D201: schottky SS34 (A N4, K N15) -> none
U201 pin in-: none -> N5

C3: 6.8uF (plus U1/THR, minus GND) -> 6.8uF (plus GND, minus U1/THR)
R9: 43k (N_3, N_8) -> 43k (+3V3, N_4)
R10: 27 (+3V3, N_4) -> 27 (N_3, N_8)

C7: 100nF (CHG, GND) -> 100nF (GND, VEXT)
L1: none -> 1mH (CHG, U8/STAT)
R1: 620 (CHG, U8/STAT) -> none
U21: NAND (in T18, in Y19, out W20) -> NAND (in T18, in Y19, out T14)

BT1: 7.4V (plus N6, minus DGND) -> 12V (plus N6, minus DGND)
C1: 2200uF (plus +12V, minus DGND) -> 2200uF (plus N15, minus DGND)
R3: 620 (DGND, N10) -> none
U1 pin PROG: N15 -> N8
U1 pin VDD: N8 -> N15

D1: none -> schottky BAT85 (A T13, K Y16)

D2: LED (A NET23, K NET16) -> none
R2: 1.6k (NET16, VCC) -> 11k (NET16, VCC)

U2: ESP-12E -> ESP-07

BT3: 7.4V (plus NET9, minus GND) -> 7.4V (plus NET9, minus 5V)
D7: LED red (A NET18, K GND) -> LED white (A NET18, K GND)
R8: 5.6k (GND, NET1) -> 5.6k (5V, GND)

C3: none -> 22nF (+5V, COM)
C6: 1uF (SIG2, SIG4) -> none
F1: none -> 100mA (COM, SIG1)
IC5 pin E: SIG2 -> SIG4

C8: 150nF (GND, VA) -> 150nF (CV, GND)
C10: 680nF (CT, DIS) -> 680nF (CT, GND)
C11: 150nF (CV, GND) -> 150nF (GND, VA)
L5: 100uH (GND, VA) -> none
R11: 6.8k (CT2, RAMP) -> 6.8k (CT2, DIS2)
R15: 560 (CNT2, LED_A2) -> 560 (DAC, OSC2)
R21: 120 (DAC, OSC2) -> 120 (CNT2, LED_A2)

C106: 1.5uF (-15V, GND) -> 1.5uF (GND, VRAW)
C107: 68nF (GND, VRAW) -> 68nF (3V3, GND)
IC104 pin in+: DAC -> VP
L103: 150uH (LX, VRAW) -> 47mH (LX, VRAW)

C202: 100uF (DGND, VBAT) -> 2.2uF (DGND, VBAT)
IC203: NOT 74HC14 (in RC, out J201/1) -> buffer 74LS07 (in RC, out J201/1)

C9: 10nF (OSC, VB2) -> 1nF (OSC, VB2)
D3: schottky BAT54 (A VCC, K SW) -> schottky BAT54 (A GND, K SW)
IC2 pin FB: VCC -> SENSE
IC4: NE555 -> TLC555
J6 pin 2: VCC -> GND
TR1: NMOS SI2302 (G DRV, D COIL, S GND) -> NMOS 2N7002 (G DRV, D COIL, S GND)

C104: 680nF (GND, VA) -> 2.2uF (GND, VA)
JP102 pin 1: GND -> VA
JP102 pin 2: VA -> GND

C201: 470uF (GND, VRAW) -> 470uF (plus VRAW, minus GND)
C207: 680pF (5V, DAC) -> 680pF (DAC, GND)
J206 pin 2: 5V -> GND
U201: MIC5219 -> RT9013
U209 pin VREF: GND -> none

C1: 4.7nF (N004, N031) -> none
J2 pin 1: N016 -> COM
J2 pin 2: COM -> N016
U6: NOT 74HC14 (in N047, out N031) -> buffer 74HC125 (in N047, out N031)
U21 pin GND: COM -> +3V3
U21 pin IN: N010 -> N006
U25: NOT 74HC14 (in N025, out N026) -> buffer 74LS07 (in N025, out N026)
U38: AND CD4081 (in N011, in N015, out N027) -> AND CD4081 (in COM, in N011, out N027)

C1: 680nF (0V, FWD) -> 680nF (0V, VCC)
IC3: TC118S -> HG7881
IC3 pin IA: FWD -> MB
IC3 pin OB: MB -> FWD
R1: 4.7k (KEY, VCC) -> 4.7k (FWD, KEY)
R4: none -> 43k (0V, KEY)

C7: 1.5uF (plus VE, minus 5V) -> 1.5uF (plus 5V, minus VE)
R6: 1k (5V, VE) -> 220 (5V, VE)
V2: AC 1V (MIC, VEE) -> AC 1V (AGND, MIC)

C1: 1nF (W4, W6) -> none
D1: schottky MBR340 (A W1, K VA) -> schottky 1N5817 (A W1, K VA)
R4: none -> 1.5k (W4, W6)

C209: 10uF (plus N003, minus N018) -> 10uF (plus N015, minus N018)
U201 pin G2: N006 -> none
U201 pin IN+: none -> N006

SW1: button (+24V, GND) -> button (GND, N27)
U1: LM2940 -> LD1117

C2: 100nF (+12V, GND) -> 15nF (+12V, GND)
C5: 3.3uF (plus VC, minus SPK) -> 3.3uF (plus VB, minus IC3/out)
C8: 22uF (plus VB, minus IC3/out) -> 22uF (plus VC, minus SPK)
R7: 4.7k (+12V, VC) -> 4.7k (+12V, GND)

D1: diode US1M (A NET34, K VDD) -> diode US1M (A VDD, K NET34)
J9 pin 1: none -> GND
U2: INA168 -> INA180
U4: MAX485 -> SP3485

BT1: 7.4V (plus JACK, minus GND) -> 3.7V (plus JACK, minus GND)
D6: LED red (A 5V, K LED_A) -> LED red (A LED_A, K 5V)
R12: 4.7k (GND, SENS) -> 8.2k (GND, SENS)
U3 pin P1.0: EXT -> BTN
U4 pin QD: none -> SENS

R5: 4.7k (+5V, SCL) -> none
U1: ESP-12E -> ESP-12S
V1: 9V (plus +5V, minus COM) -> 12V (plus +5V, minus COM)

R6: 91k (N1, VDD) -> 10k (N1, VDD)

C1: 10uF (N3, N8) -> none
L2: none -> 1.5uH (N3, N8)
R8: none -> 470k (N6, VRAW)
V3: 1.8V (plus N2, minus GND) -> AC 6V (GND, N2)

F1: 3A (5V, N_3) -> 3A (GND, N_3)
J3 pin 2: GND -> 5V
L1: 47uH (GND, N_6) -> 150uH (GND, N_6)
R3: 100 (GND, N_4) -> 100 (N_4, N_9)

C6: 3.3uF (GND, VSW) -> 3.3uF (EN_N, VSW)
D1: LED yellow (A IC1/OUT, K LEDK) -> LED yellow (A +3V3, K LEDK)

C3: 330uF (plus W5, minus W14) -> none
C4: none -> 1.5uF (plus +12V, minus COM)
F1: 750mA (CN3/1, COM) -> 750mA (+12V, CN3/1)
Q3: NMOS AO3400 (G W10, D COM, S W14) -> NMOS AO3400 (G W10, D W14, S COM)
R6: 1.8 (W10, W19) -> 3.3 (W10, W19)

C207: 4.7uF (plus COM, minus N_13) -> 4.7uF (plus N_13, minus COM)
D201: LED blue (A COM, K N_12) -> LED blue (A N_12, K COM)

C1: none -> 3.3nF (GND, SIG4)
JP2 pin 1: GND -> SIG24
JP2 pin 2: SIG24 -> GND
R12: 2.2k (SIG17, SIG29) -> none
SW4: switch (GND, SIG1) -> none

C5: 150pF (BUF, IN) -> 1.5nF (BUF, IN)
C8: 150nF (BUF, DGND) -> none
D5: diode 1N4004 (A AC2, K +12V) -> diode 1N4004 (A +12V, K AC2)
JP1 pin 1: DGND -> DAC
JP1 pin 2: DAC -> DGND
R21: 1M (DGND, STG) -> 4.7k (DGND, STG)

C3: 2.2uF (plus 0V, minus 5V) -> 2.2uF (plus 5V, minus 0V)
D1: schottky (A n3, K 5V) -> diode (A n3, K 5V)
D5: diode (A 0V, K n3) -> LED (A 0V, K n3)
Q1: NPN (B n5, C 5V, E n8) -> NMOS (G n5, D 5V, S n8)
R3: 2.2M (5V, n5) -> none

PROBLEM STATEMENT
Nothing may be dropped or altered. Copy every line above.

TASK OUTPUT
D201: schottky SS34 (A N4, K N15) -> none
U201 pin in-: none -> N5

C3: 6.8uF (plus U1/THR, minus GND) -> 6.8uF (plus GND, minus U1/THR)
R9: 43k (N_3, N_8) -> 43k (+3V3, N_4)
R10: 27 (+3V3, N_4) -> 27 (N_3, N_8)

C7: 100nF (CHG, GND) -> 100nF (GND, VEXT)
L1: none -> 1mH (CHG, U8/STAT)
R1: 620 (CHG, U8/STAT) -> none
U21: NAND (in T18, in Y19, out W20) -> NAND (in T18, in Y19, out T14)

BT1: 7.4V (plus N6, minus DGND) -> 12V (plus N6, minus DGND)
C1: 2200uF (plus +12V, minus DGND) -> 2200uF (plus N15, minus DGND)
R3: 620 (DGND, N10) -> none
U1 pin PROG: N15 -> N8
U1 pin VDD: N8 -> N15

D1: none -> schottky BAT85 (A T13, K Y16)

D2: LED (A NET23, K NET16) -> none
R2: 1.6k (NET16, VCC) -> 11k (NET16, VCC)

U2: ESP-12E -> ESP-07

BT3: 7.4V (plus NET9, minus GND) -> 7.4V (plus NET9, minus 5V)
D7: LED red (A NET18, K GND) -> LED white (A NET18, K GND)
R8: 5.6k (GND, NET1) -> 5.6k (5V, GND)

C3: none -> 22nF (+5V, COM)
C6: 1uF (SIG2, SIG4) -> none
F1: none -> 100mA (COM, SIG1)
IC5 pin E: SIG2 -> SIG4

C8: 150nF (GND, VA) -> 150nF (CV, GND)
C10: 680nF (CT, DIS) -> 680nF (CT, GND)
C11: 150nF (CV, GND) -> 150nF (GND, VA)
L5: 100uH (GND, VA) -> none
R11: 6.8k (CT2, RAMP) -> 6.8k (CT2, DIS2)
R15: 560 (CNT2, LED_A2) -> 560 (DAC, OSC2)
R21: 120 (DAC, OSC2) -> 120 (CNT2, LED_A2)

C106: 1.5uF (-15V, GND) -> 1.5uF (GND, VRAW)
C107: 68nF (GND, VRAW) -> 68nF (3V3, GND)
IC104 pin in+: DAC -> VP
L103: 150uH (LX, VRAW) -> 47mH (LX, VRAW)

C202: 100uF (DGND, VBAT) -> 2.2uF (DGND, VBAT)
IC203: NOT 74HC14 (in RC, out J201/1) -> buffer 74LS07 (in RC, out J201/1)

C9: 10nF (OSC, VB2) -> 1nF (OSC, VB2)
D3: schottky BAT54 (A VCC, K SW) -> schottky BAT54 (A GND, K SW)
IC2 pin FB: VCC -> SENSE
IC4: NE555 -> TLC555
J6 pin 2: VCC -> GND
TR1: NMOS SI2302 (G DRV, D COIL, S GND) -> NMOS 2N7002 (G DRV, D COIL, S GND)

C104: 680nF (GND, VA) -> 2.2uF (GND, VA)
JP102 pin 1: GND -> VA
JP102 pin 2: VA -> GND

C201: 470uF (GND, VRAW) -> 470uF (plus VRAW, minus GND)
C207: 680pF (5V, DAC) -> 680pF (DAC, GND)
J206 pin 2: 5V -> GND
U201: MIC5219 -> RT9013
U209 pin VREF: GND -> none

C1: 4.7nF (N004, N031) -> none
J2 pin 1: N016 -> COM
J2 pin 2: COM -> N016
U6: NOT 74HC14 (in N047, out N031) -> buffer 74HC125 (in N047, out N031)
U21 pin GND: COM -> +3V3
U21 pin IN: N010 -> N006
U25: NOT 74HC14 (in N025, out N026) -> buffer 74LS07 (in N025, out N026)
U38: AND CD4081 (in N011, in N015, out N027) -> AND CD4081 (in COM, in N011, out N027)

C1: 680nF (0V, FWD) -> 680nF (0V, VCC)
IC3: TC118S -> HG7881
IC3 pin IA: FWD -> MB
IC3 pin OB: MB -> FWD
R1: 4.7k (KEY, VCC) -> 4.7k (FWD, KEY)
R4: none -> 43k (0V, KEY)

C7: 1.5uF (plus VE, minus 5V) -> 1.5uF (plus 5V, minus VE)
R6: 1k (5V, VE) -> 220 (5V, VE)
V2: AC 1V (MIC, VEE) -> AC 1V (AGND, MIC)

C1: 1nF (W4, W6) -> none
D1: schottky MBR340 (A W1, K VA) -> schottky 1N5817 (A W1, K VA)
R4: none -> 1.5k (W4, W6)

C209: 10uF (plus N003, minus N018) -> 10uF (plus N015, minus N018)
U201 pin G2: N006 -> none
U201 pin IN+: none -> N006

SW1: button (+24V, GND) -> button (GND, N27)
U1: LM2940 -> LD1117

C2: 100nF (+12V, GND) -> 15nF (+12V, GND)
C5: 3.3uF (plus VC, minus SPK) -> 3.3uF (plus VB, minus IC3/out)
C8: 22uF (plus VB, minus IC3/out) -> 22uF (plus VC, minus SPK)
R7: 4.7k (+12V, VC) -> 4.7k (+12V, GND)

D1: diode US1M (A NET34, K VDD) -> diode US1M (A VDD, K NET34)
J9 pin 1: none -> GND
U2: INA168 -> INA180
U4: MAX485 -> SP3485

BT1: 7.4V (plus JACK, minus GND) -> 3.7V (plus JACK, minus GND)
D6: LED red (A 5V, K LED_A) -> LED red (A LED_A, K 5V)
R12: 4.7k (GND, SENS) -> 8.2k (GND, SENS)
U3 pin P1.0: EXT -> BTN
U4 pin QD: none -> SENS

R5: 4.7k (+5V, SCL) -> none
U1: ESP-12E -> ESP-12S
V1: 9V (plus +5V, minus COM) -> 12V (plus +5V, minus COM)

R6: 91k (N1, VDD) -> 10k (N1, VDD)

C1: 10uF (N3, N8) -> none
L2: none -> 1.5uH (N3, N8)
R8: none -> 470k (N6, VRAW)
V3: 1.8V (plus N2, minus GND) -> AC 6V (GND, N2)

F1: 3A (5V, N_3) -> 3A (GND, N_3)
J3 pin 2: GND -> 5V
L1: 47uH (GND, N_6) -> 150uH (GND, N_6)
R3: 100 (GND, N_4) -> 100 (N_4, N_9)

C6: 3.3uF (GND, VSW) -> 3.3uF (EN_N, VSW)
D1: LED yellow (A IC1/OUT, K LEDK) -> LED yellow (A +3V3, K LEDK)

C3: 330uF (plus W5, minus W14) -> none
C4: none -> 1.5uF (plus +12V, minus COM)
F1: 750mA (CN3/1, COM) -> 750mA (+12V, CN3/1)
Q3: NMOS AO3400 (G W10, D COM, S W14) -> NMOS AO3400 (G W10, D W14, S COM)
R6: 1.8 (W10, W19) -> 3.3 (W10, W19)

C207: 4.7uF (plus COM, minus N_13) -> 4.7uF (plus N_13, minus COM)
D201: LED blue (A COM, K N_12) -> LED blue (A N_12, K COM)

C1: none -> 3.3nF (GND, SIG4)
JP2 pin 1: GND -> SIG24
JP2 pin 2: SIG24 -> GND
R12: 2.2k (SIG17, SIG29) -> none
SW4: switch (GND, SIG1) -> none

C5: 150pF (BUF, IN) -> 1.5nF (BUF, IN)
C8: 150nF (BUF, DGND) -> none
D5: diode 1N4004 (A AC2, K +12V) -> diode 1N4004 (A +12V, K AC2)
JP1 pin 1: DGND -> DAC
JP1 pin 2: DAC -> DGND
R21: 1M (DGND, STG) -> 4.7k (DGND, STG)

C3: 2.2uF (plus 0V, minus 5V) -> 2.2uF (plus 5V, minus 0V)
D1: schottky (A n3, K 5V) -> diode (A n3, K 5V)
D5: diode (A 0V, K n3) -> LED (A 0V, K n3)
Q1: NPN (B n5, C 5V, E n8) -> NMOS (G n5, D 5V, S n8)
R3: 2.2M (5V, n5) -> none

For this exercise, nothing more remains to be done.